● WHAT THE TASK ASKS
When you reach the line containing "U28: buffer CD4050" in the entries below, start writing out each line exactly, and stop after the line containing "JP5 pin 1: N018 -> GND".

● Saved data entries
*** Block opens ***

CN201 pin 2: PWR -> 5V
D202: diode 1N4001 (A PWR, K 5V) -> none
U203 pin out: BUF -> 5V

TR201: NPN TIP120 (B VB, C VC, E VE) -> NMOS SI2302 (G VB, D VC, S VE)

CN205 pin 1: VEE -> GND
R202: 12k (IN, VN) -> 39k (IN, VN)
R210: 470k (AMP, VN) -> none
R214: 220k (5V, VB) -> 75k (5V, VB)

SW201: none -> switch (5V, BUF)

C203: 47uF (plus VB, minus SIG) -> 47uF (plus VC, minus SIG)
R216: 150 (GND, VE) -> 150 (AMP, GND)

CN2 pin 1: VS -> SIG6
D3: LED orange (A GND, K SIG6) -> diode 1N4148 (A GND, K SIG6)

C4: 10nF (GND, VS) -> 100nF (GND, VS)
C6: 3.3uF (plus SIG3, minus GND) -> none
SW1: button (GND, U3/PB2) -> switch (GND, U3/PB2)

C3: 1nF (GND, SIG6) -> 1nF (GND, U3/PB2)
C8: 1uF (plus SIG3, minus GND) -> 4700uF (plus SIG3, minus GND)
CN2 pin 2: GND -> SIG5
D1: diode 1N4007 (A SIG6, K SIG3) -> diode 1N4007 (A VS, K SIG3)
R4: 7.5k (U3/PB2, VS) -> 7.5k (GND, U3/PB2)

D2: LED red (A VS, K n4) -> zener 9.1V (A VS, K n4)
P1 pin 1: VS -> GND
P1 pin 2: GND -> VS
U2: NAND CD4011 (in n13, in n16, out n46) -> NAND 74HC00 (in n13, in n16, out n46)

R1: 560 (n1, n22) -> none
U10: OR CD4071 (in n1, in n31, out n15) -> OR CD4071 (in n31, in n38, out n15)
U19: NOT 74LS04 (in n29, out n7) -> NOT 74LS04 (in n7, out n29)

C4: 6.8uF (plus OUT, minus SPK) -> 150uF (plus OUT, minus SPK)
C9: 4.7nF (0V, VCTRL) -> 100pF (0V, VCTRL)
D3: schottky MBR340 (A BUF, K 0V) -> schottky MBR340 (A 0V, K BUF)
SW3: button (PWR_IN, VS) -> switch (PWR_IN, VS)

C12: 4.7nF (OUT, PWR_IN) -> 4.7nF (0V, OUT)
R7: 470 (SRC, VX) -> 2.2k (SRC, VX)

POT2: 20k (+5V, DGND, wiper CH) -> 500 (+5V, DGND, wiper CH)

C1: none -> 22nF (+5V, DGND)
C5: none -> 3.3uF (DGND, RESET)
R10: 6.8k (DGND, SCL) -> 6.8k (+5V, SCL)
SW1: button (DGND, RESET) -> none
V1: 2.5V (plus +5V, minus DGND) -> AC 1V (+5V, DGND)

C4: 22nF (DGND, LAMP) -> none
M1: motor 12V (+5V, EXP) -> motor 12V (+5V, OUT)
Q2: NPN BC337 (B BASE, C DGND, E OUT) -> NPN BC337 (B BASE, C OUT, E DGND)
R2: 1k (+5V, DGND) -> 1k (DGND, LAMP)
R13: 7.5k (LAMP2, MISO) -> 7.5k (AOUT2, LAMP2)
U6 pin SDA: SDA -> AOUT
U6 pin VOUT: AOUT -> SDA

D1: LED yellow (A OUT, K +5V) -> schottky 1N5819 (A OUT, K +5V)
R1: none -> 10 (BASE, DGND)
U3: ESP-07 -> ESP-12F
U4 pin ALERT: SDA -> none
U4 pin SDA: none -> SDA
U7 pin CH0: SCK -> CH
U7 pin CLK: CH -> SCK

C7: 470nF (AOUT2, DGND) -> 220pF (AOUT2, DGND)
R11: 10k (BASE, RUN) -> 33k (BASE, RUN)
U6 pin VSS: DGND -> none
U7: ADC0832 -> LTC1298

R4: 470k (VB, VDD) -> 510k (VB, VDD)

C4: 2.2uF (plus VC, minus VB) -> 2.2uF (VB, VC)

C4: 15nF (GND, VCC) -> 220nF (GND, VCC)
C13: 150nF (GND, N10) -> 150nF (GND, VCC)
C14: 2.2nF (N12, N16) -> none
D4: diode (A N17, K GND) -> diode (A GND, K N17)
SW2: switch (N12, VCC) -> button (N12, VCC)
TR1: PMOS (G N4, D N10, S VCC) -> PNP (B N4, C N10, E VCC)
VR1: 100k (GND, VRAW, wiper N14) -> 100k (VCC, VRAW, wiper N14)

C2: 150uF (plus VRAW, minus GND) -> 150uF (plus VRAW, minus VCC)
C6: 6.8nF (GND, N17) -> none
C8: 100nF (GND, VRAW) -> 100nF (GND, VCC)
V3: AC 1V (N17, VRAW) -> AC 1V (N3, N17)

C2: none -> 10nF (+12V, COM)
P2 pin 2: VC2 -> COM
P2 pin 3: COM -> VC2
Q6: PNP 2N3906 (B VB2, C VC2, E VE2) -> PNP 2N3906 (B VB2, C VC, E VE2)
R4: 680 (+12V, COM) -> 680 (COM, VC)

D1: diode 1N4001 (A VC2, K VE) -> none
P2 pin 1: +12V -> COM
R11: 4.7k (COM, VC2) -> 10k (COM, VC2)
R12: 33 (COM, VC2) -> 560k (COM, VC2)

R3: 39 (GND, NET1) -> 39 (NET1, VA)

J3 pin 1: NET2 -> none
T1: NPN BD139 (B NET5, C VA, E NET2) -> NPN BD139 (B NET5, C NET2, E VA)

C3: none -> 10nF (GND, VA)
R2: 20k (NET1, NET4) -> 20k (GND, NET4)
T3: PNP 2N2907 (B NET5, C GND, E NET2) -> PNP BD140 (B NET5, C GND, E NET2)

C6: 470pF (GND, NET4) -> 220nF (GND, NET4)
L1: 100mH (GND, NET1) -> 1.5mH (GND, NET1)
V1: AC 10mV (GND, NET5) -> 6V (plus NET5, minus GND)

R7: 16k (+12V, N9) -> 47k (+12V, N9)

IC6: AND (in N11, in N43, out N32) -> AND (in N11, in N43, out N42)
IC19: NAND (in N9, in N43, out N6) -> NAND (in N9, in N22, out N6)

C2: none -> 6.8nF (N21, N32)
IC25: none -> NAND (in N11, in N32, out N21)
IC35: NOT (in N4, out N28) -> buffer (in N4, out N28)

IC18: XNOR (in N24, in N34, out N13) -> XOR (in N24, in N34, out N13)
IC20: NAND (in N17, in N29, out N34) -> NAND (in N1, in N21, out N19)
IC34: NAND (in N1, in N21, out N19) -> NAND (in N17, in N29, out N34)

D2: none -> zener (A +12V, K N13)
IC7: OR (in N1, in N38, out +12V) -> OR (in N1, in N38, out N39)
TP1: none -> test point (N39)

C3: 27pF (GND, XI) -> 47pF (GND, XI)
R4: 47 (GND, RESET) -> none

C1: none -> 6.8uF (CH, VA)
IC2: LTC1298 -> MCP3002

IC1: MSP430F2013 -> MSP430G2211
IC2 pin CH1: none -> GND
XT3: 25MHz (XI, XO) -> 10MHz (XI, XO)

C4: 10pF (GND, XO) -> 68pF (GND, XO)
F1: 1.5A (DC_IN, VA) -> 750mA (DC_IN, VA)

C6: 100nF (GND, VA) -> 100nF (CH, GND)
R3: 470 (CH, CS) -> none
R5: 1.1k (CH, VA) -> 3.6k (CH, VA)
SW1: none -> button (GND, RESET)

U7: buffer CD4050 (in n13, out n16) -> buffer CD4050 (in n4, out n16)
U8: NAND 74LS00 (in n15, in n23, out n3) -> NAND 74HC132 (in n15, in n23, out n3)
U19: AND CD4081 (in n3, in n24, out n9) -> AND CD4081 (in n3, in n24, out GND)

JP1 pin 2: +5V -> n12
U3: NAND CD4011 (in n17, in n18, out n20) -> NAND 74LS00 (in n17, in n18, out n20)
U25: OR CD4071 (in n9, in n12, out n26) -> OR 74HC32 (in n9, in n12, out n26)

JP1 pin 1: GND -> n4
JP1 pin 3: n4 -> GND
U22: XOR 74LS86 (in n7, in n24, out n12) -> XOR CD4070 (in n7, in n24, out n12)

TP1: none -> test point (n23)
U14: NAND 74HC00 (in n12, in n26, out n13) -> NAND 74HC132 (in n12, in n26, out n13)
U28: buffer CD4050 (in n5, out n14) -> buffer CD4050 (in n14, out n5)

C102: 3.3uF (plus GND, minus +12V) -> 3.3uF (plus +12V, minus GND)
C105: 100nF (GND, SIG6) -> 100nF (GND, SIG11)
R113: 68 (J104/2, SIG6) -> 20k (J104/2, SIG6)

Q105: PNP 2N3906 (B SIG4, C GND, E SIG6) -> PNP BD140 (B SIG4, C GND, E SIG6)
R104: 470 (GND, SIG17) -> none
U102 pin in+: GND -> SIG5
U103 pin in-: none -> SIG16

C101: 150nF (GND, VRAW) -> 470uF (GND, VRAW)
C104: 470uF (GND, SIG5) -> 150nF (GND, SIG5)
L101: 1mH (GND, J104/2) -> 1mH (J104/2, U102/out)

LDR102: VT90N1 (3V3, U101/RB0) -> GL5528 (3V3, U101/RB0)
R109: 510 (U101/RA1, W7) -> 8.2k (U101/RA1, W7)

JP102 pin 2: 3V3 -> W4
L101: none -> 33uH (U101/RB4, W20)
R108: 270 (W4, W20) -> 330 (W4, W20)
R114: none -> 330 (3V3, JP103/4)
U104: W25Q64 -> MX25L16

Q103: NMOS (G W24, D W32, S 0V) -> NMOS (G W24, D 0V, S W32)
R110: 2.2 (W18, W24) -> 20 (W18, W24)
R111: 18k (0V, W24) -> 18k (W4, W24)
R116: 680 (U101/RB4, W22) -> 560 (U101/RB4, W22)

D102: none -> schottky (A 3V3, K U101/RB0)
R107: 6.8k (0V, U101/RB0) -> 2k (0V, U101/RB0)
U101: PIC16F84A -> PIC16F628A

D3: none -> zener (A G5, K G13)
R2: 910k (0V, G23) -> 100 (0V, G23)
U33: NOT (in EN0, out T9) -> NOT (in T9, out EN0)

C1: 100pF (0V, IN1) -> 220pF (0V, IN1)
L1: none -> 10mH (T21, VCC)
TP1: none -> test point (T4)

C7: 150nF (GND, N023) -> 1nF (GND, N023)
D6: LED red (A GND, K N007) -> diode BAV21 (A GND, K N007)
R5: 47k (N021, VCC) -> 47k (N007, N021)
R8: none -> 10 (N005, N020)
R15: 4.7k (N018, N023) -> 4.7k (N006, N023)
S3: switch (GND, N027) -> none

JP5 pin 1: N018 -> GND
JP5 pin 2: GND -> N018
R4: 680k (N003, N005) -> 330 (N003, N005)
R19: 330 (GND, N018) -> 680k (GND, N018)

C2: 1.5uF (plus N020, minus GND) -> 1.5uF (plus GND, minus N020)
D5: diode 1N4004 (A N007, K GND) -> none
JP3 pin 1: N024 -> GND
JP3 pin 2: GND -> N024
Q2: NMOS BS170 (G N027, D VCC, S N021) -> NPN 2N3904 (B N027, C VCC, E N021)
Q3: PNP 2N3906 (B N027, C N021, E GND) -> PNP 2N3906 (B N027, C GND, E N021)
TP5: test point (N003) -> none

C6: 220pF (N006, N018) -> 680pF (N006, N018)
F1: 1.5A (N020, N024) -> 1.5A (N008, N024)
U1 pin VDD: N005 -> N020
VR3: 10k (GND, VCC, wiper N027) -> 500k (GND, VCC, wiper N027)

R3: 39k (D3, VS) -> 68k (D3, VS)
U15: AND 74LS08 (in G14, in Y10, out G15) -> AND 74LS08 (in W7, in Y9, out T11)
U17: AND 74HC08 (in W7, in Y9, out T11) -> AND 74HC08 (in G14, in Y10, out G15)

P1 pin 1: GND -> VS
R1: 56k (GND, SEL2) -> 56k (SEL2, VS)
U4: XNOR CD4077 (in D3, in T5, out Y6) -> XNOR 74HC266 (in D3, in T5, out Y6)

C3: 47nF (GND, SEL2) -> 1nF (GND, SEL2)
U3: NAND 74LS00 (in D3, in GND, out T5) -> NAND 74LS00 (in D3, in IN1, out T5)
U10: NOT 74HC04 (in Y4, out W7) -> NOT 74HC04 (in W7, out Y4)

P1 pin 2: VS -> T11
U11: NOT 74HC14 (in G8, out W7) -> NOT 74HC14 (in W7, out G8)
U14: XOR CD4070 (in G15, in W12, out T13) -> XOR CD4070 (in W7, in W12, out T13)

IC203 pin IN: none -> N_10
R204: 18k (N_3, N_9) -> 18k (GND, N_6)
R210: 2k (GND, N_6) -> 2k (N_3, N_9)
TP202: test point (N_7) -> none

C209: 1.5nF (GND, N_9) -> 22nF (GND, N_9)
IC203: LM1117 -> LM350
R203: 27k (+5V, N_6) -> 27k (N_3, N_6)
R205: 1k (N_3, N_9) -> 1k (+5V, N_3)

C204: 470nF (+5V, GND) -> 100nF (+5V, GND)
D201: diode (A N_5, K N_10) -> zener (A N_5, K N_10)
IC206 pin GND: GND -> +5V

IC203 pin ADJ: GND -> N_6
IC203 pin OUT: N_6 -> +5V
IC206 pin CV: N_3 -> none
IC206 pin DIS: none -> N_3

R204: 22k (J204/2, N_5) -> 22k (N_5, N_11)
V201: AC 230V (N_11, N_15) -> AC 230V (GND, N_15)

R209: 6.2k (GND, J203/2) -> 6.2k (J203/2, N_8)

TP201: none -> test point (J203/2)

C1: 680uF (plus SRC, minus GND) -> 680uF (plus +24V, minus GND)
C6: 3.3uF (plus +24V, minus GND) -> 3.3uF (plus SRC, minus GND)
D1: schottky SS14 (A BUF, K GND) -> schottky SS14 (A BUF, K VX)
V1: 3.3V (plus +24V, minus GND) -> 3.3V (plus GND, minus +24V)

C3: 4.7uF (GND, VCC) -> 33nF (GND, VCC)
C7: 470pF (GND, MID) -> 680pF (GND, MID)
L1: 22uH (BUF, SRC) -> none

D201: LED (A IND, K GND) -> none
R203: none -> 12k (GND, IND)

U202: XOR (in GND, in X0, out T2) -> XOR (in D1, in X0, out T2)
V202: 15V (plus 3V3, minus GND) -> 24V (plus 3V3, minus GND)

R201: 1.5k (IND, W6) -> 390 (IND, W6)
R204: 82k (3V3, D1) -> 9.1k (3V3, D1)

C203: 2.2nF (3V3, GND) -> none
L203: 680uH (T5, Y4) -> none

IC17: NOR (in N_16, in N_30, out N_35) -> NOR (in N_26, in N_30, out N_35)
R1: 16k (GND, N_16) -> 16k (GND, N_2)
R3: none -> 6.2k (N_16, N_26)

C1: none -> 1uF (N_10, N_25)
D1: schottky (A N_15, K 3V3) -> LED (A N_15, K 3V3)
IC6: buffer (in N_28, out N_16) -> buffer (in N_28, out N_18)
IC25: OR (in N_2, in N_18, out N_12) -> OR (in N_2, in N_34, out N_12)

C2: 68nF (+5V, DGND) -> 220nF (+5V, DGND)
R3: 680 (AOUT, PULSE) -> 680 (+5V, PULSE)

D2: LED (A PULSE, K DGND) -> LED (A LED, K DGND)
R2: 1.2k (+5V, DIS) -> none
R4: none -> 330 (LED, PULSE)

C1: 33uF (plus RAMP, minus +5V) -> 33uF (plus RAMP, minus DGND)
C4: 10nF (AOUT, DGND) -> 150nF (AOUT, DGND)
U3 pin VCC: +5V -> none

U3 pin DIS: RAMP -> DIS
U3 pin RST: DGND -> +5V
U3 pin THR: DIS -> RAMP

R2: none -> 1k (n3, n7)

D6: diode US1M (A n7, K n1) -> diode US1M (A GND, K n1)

*** Block closes ***

● RESULT OF THIS TASK
U28: buffer CD4050 (in n5, out n14) -> buffer CD4050 (in n14, out n5)

C102: 3.3uF (plus GND, minus +12V) -> 3.3uF (plus +12V, minus GND)
C105: 100nF (GND, SIG6) -> 100nF (GND, SIG11)
R113: 68 (J104/2, SIG6) -> 20k (J104/2, SIG6)

Q105: PNP 2N3906 (B SIG4, C GND, E SIG6) -> PNP BD140 (B SIG4, C GND, E SIG6)
R104: 470 (GND, SIG17) -> none
U102 pin in+: GND -> SIG5
U103 pin in-: none -> SIG16

C101: 150nF (GND, VRAW) -> 470uF (GND, VRAW)
C104: 470uF (GND, SIG5) -> 150nF (GND, SIG5)
L101: 1mH (GND, J104/2) -> 1mH (J104/2, U102/out)

LDR102: VT90N1 (3V3, U101/RB0) -> GL5528 (3V3, U101/RB0)
R109: 510 (U101/RA1, W7) -> 8.2k (U101/RA1, W7)

JP102 pin 2: 3V3 -> W4
L101: none -> 33uH (U101/RB4, W20)
R108: 270 (W4, W20) -> 330 (W4, W20)
R114: none -> 330 (3V3, JP103/4)
U104: W25Q64 -> MX25L16

Q103: NMOS (G W24, D W32, S 0V) -> NMOS (G W24, D 0V, S W32)
R110: 2.2 (W18, W24) -> 20 (W18, W24)
R111: 18k (0V, W24) -> 18k (W4, W24)
R116: 680 (U101/RB4, W22) -> 560 (U101/RB4, W22)

D102: none -> schottky (A 3V3, K U101/RB0)
R107: 6.8k (0V, U101/RB0) -> 2k (0V, U101/RB0)
U101: PIC16F84A -> PIC16F628A

D3: none -> zener (A G5, K G13)
R2: 910k (0V, G23) -> 100 (0V, G23)
U33: NOT (in EN0, out T9) -> NOT (in T9, out EN0)

C1: 100pF (0V, IN1) -> 220pF (0V, IN1)
L1: none -> 10mH (T21, VCC)
TP1: none -> test point (T4)

C7: 150nF (GND, N023) -> 1nF (GND, N023)
D6: LED red (A GND, K N007) -> diode BAV21 (A GND, K N007)
R5: 47k (N021, VCC) -> 47k (N007, N021)
R8: none -> 10 (N005, N020)
R15: 4.7k (N018, N023) -> 4.7k (N006, N023)
S3: switch (GND, N027) -> none

JP5 pin 1: N018 -> GND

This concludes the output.